Exercise goal: Print exactly the lines below between the line holding "yellow lemon [664,90,707,121]" and the line holding "black gift [457,143,503,188] -> none", inclusive, and nothing more.

Object tracking records
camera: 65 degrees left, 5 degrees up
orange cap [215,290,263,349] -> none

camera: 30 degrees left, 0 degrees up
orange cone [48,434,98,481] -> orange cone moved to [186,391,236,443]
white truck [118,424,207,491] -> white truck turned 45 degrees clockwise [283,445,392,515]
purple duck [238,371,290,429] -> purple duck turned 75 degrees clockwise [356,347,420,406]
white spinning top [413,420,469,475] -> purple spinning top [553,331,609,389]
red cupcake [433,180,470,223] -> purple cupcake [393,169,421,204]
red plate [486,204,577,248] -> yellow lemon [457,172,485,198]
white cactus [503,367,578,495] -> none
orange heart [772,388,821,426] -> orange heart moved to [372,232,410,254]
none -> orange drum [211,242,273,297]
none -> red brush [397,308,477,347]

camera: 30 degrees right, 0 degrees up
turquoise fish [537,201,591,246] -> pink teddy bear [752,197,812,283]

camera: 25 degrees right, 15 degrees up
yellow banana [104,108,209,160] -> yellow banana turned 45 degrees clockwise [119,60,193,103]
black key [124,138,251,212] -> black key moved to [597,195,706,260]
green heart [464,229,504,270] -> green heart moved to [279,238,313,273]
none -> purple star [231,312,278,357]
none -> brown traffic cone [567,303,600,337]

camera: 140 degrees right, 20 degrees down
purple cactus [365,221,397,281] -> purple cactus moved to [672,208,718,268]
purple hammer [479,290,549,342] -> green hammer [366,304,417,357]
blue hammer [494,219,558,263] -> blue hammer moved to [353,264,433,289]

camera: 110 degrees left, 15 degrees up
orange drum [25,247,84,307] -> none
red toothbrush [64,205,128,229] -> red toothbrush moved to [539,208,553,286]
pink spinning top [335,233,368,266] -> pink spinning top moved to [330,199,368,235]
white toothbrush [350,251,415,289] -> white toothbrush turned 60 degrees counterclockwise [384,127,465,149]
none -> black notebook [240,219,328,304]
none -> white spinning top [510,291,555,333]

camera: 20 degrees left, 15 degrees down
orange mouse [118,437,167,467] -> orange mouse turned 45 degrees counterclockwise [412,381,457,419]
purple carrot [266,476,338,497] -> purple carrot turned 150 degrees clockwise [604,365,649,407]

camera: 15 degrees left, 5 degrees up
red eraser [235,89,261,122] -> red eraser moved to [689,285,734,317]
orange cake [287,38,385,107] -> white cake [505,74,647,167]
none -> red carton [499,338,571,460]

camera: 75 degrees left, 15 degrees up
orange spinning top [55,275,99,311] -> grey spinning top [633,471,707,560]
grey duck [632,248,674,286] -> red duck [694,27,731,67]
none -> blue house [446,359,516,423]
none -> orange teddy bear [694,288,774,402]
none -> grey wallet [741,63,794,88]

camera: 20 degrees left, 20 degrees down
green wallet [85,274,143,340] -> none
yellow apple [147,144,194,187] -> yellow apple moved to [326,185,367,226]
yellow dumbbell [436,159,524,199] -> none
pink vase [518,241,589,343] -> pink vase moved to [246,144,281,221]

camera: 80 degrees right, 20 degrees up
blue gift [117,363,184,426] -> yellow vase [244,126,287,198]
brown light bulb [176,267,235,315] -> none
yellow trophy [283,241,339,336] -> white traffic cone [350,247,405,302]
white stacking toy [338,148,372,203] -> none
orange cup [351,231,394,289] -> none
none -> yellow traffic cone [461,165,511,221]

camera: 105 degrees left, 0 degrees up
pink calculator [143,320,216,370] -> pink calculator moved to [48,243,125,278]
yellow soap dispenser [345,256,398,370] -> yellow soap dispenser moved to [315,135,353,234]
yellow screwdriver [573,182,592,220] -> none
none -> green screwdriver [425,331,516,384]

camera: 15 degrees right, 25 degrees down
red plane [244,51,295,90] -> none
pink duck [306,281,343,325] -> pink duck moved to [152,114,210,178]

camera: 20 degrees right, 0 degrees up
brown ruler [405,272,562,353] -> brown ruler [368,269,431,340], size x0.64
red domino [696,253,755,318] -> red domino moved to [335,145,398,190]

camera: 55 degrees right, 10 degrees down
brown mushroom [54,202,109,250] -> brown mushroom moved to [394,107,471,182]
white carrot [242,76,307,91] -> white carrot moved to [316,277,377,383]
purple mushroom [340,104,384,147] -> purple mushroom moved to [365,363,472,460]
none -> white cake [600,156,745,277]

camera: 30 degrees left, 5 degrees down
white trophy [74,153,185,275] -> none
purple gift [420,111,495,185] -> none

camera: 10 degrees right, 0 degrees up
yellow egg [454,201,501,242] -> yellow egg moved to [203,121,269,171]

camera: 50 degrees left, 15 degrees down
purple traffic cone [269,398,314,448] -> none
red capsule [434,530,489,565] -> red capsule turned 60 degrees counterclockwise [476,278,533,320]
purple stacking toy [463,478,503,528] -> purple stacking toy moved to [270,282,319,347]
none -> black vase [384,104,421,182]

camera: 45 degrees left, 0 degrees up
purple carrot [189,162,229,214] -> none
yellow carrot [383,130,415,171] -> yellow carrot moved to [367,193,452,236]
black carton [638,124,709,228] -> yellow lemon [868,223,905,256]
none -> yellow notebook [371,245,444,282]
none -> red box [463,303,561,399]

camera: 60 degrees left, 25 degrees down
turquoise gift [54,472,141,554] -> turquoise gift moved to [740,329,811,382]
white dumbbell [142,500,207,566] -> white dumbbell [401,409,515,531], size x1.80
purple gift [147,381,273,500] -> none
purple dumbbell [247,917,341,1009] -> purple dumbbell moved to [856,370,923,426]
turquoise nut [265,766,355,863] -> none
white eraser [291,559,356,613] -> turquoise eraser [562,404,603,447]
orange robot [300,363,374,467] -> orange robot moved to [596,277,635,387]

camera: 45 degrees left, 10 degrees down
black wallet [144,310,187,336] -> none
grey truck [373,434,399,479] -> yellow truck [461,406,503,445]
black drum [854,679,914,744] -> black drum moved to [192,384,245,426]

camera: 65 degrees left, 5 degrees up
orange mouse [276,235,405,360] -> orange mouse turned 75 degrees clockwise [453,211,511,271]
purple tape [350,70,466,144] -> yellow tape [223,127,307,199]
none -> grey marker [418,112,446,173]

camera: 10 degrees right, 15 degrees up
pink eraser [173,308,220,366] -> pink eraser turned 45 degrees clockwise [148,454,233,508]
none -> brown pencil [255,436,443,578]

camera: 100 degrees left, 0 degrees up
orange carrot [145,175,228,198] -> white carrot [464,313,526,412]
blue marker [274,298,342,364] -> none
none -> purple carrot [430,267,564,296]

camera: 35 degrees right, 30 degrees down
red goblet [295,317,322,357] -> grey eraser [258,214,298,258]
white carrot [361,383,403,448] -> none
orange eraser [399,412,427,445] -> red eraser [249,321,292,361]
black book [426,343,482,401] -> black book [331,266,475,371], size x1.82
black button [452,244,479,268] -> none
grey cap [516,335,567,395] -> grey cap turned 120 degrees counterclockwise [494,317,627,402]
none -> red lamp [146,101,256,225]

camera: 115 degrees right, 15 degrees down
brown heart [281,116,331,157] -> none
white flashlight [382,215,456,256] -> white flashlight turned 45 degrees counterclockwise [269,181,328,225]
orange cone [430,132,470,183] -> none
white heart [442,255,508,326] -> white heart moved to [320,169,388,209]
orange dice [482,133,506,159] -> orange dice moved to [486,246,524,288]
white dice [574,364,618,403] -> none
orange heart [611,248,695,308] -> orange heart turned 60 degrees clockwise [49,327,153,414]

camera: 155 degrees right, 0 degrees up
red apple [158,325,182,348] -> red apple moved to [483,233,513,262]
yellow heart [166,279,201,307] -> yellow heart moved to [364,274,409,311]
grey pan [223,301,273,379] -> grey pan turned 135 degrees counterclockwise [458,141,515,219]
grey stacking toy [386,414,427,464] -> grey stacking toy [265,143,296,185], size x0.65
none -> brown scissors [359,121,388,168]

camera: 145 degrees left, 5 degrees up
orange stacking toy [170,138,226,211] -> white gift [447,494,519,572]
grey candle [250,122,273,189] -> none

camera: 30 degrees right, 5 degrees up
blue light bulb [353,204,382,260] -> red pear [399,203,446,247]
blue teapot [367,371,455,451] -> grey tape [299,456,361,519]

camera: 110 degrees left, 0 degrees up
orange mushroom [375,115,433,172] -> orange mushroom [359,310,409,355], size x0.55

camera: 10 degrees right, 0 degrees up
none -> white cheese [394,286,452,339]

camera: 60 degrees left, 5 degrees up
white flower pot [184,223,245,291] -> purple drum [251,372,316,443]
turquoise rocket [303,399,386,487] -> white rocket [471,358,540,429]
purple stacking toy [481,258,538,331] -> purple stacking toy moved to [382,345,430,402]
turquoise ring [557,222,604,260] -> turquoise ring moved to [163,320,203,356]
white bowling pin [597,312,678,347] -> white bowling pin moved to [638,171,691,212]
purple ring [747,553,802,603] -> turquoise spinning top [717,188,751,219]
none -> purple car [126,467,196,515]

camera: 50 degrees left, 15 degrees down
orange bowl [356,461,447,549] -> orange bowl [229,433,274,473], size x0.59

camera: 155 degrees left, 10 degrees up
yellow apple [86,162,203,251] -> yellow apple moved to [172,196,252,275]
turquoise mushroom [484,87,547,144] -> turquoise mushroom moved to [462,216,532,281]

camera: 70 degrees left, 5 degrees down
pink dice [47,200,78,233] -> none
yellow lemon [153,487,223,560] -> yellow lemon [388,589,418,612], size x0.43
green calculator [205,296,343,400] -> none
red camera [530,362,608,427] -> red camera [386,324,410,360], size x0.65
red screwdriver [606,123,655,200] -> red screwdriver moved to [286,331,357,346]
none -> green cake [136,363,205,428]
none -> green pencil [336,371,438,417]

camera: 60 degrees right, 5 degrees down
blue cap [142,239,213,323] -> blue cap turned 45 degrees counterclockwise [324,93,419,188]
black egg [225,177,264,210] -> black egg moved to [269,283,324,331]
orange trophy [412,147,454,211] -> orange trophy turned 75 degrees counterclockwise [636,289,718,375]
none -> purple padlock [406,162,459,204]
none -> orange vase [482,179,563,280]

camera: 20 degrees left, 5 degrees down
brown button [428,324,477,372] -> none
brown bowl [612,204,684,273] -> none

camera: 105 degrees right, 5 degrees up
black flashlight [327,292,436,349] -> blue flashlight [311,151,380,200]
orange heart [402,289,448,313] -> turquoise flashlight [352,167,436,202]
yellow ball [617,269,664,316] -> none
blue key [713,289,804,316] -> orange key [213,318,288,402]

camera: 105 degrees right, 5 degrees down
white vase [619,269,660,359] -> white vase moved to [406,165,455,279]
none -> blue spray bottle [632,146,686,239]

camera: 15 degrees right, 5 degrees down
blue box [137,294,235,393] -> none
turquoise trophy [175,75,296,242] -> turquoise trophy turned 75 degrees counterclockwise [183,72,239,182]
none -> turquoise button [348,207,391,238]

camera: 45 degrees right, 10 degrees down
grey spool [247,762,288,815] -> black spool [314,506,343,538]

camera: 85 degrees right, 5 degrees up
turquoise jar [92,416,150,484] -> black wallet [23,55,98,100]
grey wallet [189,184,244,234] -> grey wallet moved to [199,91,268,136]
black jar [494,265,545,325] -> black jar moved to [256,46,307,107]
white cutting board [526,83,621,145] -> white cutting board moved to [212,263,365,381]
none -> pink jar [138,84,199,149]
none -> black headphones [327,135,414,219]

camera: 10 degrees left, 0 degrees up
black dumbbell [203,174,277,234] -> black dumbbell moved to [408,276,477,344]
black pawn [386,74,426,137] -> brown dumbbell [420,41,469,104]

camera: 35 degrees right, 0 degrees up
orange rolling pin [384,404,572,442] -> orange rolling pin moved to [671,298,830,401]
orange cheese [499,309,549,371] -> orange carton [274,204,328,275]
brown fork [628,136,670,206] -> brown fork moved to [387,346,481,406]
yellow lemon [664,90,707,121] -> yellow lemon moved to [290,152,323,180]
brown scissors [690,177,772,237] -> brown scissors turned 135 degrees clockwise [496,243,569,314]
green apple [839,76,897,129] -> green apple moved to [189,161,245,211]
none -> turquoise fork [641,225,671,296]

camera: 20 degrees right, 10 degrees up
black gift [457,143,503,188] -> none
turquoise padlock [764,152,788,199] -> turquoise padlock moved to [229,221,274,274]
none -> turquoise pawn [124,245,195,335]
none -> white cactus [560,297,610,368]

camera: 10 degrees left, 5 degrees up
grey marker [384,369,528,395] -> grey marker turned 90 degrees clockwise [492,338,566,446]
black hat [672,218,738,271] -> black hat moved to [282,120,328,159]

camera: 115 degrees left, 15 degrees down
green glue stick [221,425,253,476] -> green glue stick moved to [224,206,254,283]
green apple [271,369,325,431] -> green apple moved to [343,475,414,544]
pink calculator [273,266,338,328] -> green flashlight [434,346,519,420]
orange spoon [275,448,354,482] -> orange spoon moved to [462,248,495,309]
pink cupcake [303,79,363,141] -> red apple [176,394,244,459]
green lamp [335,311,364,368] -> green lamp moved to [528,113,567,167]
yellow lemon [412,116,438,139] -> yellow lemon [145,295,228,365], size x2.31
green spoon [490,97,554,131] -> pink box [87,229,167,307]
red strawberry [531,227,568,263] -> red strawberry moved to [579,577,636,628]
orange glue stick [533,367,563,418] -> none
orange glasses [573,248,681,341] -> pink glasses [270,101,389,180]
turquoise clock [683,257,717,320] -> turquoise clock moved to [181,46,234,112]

Expected answer:
yellow lemon [664,90,707,121] -> yellow lemon moved to [290,152,323,180]
brown scissors [690,177,772,237] -> brown scissors turned 135 degrees clockwise [496,243,569,314]
green apple [839,76,897,129] -> green apple moved to [189,161,245,211]
none -> turquoise fork [641,225,671,296]

camera: 20 degrees right, 10 degrees up
black gift [457,143,503,188] -> none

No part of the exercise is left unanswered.